» WHAT THE TASK ASKS
From the listing below, retype exactly the line holding "D6: diode (A", the line holding "R203: 390k (COM, n1) -> 390k (COM, n2)", and the lines between them; skip everything else.

» EXERCISE MATERIAL

--- START ---

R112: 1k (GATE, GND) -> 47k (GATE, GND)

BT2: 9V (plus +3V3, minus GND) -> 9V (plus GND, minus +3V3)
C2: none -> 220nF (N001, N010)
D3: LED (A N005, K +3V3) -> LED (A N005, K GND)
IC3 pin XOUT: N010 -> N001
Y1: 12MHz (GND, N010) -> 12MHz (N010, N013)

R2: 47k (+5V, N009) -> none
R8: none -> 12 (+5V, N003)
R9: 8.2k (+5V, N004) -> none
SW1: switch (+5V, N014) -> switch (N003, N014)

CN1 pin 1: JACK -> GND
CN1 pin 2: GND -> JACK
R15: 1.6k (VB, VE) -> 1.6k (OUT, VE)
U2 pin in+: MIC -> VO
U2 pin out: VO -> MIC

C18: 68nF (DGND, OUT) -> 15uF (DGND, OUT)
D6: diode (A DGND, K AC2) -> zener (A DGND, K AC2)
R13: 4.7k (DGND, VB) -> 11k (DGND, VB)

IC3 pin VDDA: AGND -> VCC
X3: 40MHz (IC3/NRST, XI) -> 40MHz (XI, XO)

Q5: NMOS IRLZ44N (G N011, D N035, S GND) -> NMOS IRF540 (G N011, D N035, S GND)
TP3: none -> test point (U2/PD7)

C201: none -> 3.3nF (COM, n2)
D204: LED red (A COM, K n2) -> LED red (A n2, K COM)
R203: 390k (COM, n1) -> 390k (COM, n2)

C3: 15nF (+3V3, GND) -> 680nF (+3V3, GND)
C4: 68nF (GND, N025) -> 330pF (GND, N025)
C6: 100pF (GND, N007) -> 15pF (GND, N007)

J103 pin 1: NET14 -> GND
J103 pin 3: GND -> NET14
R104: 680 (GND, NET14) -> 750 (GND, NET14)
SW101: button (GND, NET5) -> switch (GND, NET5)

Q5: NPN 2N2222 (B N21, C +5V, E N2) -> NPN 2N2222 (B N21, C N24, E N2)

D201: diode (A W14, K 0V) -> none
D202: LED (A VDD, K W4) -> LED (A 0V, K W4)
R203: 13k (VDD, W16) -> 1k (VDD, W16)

--- END ---

» ANSWER BOX
D6: diode (A DGND, K AC2) -> zener (A DGND, K AC2)
R13: 4.7k (DGND, VB) -> 11k (DGND, VB)

IC3 pin VDDA: AGND -> VCC
X3: 40MHz (IC3/NRST, XI) -> 40MHz (XI, XO)

Q5: NMOS IRLZ44N (G N011, D N035, S GND) -> NMOS IRF540 (G N011, D N035, S GND)
TP3: none -> test point (U2/PD7)

C201: none -> 3.3nF (COM, n2)
D204: LED red (A COM, K n2) -> LED red (A n2, K COM)
R203: 390k (COM, n1) -> 390k (COM, n2)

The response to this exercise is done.